PROMPT: Scan the data below and report how many lines include the word "turned". Nothing else is wanted.

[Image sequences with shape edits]

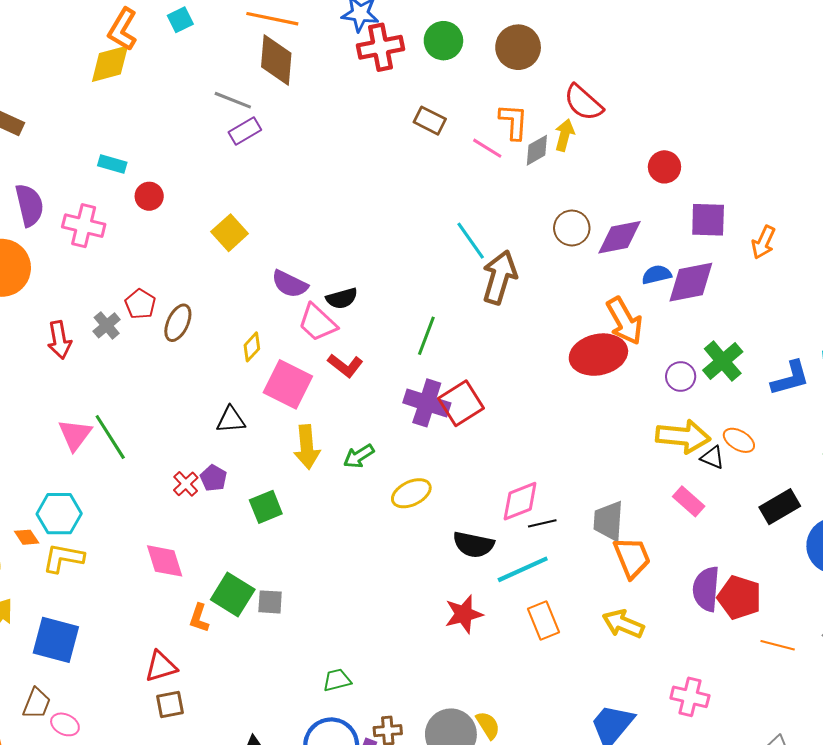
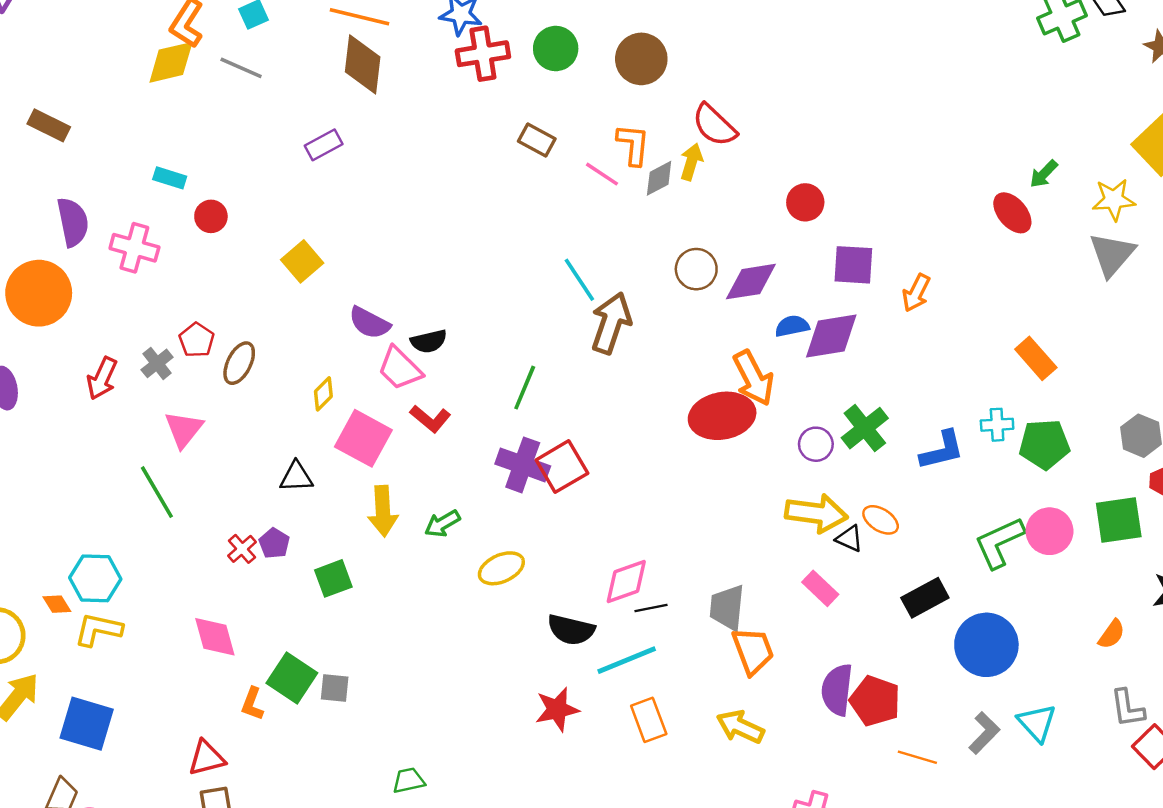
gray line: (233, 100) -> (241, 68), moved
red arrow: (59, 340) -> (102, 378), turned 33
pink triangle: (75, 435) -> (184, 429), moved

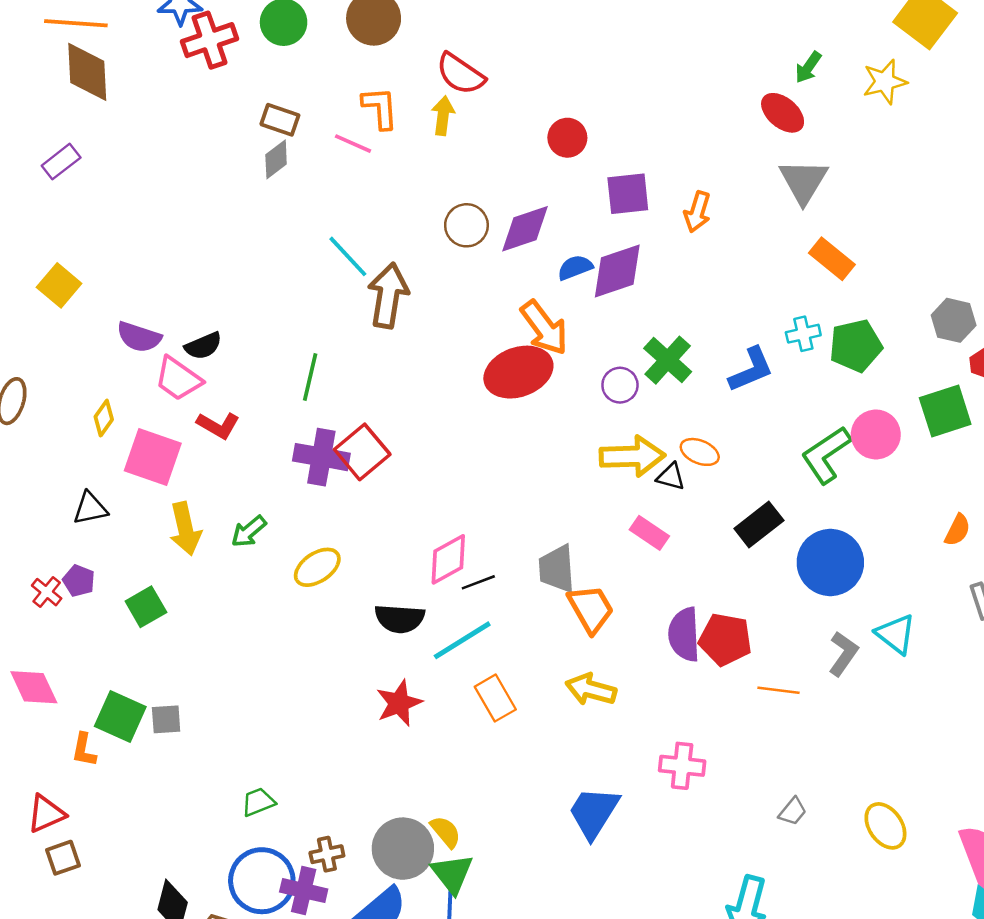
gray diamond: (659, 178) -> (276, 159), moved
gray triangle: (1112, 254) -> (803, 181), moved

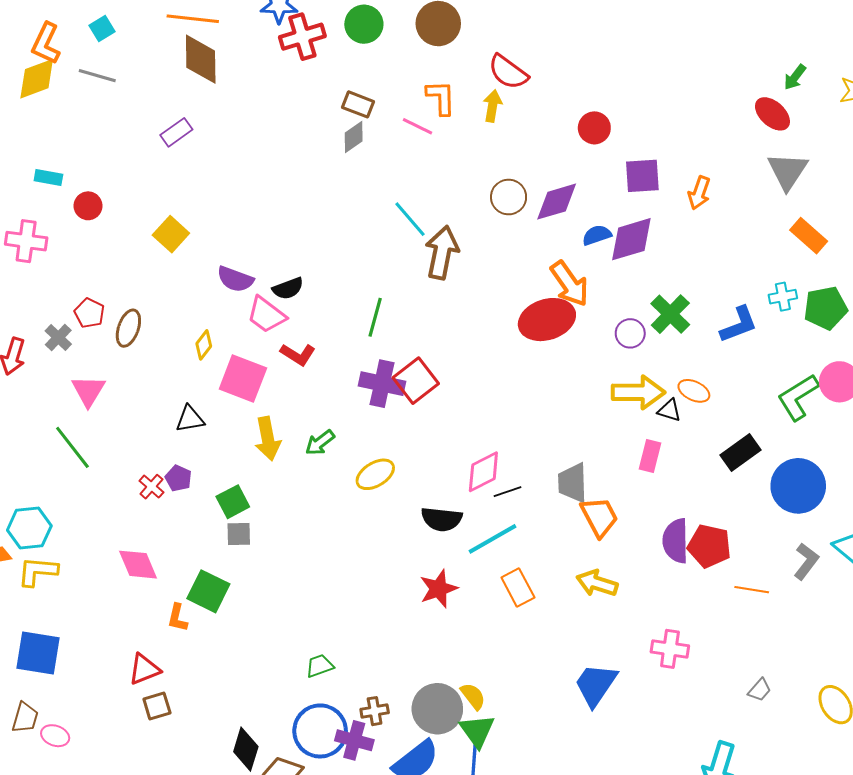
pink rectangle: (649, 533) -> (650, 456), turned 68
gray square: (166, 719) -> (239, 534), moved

WRITTEN ANSWER: 2